(TRY IT):
Beneath this instruction is a listing. Transcribe from it only the stretch from the line with "black pentagon: (385, 132)" through the line with "white semicircle: (57, 147)", both end lines included, exactly as written.
Top of MATERIAL PROVIDED
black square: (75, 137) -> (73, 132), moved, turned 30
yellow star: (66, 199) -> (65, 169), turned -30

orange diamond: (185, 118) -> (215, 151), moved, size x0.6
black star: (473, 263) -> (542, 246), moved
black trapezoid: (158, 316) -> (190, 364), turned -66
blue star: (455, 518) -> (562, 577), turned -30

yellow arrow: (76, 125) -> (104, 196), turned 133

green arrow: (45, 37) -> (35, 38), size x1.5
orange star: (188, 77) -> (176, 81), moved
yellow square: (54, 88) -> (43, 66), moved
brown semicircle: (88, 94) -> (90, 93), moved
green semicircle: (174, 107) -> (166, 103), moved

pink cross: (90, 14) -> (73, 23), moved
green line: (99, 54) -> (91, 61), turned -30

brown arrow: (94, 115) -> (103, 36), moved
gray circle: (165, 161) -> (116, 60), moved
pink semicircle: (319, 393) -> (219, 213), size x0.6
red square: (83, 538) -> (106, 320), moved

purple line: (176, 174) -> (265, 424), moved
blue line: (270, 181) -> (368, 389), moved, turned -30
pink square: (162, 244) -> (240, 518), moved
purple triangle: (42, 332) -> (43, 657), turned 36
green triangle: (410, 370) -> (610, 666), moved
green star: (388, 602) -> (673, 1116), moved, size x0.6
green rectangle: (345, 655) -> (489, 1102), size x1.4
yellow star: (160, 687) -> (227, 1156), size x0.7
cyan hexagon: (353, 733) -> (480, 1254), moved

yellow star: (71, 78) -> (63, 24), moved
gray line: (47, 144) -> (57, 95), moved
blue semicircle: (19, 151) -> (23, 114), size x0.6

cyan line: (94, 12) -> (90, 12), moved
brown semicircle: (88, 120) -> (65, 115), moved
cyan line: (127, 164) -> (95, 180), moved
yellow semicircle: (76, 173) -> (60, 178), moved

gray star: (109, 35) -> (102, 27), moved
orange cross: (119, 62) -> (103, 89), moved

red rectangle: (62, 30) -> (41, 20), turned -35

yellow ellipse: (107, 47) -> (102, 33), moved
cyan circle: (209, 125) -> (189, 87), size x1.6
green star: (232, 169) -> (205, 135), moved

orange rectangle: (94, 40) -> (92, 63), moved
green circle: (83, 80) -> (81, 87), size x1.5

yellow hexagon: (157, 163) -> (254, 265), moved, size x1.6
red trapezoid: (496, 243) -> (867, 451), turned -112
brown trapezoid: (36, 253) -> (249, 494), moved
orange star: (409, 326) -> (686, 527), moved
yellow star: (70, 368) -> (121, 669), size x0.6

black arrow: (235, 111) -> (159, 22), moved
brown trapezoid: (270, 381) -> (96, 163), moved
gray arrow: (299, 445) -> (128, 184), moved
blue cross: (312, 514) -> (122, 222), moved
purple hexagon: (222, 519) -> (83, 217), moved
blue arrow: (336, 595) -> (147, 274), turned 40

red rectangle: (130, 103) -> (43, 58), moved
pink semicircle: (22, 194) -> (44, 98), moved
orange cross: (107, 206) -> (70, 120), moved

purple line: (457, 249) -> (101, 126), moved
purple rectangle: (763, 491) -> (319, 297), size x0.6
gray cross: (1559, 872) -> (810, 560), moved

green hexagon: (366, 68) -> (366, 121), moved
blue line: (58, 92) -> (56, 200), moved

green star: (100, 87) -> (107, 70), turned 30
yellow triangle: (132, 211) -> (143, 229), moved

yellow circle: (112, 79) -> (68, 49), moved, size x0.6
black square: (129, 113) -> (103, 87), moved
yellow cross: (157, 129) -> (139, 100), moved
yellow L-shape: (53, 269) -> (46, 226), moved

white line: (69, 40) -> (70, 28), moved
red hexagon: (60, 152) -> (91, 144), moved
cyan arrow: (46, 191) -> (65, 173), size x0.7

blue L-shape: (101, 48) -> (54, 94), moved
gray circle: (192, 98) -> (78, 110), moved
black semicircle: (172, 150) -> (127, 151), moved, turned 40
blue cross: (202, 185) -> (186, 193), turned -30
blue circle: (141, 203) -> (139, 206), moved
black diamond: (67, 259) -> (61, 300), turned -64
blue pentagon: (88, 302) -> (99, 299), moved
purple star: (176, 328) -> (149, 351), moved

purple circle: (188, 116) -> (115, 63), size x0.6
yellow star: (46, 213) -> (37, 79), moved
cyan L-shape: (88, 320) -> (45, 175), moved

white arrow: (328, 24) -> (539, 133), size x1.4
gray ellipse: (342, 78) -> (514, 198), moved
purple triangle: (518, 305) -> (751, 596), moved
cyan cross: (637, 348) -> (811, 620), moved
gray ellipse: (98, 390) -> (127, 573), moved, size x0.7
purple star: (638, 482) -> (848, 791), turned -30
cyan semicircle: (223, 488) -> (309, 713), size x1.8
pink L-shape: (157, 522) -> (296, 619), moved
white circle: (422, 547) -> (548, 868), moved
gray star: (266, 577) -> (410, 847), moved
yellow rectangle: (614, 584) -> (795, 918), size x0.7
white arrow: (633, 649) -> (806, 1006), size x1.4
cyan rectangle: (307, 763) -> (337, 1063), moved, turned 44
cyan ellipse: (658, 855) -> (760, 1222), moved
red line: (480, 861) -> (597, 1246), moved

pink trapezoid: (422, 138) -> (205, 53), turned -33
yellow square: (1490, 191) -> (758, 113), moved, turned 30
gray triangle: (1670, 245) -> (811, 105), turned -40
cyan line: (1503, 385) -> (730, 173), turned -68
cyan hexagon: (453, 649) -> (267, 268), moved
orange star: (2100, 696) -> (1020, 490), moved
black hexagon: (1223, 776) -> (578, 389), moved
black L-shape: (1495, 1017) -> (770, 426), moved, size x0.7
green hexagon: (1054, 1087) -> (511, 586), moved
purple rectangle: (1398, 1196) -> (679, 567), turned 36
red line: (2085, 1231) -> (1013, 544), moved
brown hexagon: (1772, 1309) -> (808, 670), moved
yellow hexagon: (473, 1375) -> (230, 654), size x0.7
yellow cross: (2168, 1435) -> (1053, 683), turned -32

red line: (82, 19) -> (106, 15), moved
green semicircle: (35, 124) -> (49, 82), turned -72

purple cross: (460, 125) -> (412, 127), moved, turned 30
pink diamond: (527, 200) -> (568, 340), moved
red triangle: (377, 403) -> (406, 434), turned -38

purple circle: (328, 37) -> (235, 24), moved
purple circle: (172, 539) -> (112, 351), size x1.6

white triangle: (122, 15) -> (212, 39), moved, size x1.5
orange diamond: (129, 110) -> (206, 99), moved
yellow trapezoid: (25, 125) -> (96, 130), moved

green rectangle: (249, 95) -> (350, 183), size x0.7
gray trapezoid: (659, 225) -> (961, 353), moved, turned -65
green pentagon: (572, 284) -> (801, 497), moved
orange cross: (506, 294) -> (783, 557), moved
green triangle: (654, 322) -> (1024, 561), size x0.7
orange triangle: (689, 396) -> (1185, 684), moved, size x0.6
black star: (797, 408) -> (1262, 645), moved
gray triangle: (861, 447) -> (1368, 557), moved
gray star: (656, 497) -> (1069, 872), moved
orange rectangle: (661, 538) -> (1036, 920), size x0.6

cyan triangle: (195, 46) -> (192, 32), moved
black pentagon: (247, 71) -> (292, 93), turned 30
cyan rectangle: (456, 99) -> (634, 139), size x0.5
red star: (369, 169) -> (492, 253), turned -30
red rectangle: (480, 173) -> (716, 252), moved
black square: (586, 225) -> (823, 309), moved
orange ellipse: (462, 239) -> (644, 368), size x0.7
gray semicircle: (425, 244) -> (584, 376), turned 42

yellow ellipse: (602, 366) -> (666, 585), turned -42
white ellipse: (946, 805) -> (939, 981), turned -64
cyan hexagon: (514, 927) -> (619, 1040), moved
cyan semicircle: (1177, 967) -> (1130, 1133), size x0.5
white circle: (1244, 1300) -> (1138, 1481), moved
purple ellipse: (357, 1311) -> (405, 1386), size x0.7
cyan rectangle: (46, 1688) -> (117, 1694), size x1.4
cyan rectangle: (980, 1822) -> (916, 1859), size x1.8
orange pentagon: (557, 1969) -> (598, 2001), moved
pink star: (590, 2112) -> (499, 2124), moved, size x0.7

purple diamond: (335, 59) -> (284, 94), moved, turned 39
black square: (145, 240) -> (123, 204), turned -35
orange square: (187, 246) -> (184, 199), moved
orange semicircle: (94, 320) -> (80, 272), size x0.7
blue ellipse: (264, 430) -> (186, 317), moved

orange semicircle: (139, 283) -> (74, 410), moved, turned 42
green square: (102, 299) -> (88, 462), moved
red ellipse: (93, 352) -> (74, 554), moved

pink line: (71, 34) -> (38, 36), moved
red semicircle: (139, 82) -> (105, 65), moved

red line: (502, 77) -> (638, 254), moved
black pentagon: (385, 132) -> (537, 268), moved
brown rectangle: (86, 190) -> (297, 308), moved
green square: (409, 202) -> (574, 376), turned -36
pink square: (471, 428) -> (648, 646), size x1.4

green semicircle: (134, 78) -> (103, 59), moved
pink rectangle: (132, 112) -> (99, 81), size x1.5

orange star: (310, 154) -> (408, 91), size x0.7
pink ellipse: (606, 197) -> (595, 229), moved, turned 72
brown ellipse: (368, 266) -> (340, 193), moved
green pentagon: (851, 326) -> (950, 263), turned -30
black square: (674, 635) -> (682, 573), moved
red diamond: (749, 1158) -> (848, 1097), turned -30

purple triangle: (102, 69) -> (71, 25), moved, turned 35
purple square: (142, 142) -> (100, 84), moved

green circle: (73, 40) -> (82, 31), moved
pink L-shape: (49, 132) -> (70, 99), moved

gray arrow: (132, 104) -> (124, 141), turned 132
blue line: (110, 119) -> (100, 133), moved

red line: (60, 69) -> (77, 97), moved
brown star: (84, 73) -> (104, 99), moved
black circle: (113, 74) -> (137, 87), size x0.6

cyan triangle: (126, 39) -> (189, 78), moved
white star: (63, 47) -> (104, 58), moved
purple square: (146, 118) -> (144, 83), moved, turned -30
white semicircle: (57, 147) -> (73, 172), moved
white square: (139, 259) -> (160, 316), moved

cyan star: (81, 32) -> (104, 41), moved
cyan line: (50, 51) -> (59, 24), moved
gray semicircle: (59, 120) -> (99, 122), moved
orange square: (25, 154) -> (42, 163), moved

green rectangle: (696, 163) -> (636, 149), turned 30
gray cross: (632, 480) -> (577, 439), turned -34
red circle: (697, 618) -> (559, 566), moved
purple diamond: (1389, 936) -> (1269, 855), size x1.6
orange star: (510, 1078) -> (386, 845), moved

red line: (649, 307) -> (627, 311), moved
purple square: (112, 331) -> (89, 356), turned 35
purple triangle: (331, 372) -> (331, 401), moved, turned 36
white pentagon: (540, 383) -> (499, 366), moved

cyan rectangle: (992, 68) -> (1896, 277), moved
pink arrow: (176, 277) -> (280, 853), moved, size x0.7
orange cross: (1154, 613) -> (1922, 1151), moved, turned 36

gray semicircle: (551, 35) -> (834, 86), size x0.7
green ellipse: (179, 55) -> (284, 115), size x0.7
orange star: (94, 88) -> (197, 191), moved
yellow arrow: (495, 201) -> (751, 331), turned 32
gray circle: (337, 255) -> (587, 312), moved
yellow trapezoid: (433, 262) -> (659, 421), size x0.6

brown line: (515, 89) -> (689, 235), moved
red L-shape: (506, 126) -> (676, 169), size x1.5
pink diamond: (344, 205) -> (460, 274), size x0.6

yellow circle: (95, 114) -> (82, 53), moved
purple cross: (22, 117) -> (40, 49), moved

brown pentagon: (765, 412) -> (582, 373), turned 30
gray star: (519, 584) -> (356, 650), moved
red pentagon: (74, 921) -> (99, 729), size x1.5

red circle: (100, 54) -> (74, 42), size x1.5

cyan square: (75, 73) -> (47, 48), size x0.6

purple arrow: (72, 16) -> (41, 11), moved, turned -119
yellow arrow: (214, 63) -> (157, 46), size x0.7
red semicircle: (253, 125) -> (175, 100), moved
Bottom of MATERIAL PROVIDED
(TASK RESPONSE):
black pentagon: (385, 132) -> (537, 268), moved
brown rectangle: (86, 190) -> (297, 308), moved
green square: (409, 202) -> (574, 376), turned -36
pink square: (471, 428) -> (648, 646), size x1.4

green semicircle: (134, 78) -> (103, 59), moved
pink rectangle: (132, 112) -> (99, 81), size x1.5

orange star: (310, 154) -> (408, 91), size x0.7
pink ellipse: (606, 197) -> (595, 229), moved, turned 72
brown ellipse: (368, 266) -> (340, 193), moved
green pentagon: (851, 326) -> (950, 263), turned -30
black square: (674, 635) -> (682, 573), moved
red diamond: (749, 1158) -> (848, 1097), turned -30

purple triangle: (102, 69) -> (71, 25), moved, turned 35
purple square: (142, 142) -> (100, 84), moved

green circle: (73, 40) -> (82, 31), moved
pink L-shape: (49, 132) -> (70, 99), moved

gray arrow: (132, 104) -> (124, 141), turned 132
blue line: (110, 119) -> (100, 133), moved

red line: (60, 69) -> (77, 97), moved
brown star: (84, 73) -> (104, 99), moved
black circle: (113, 74) -> (137, 87), size x0.6

cyan triangle: (126, 39) -> (189, 78), moved
white star: (63, 47) -> (104, 58), moved
purple square: (146, 118) -> (144, 83), moved, turned -30
white semicircle: (57, 147) -> (73, 172), moved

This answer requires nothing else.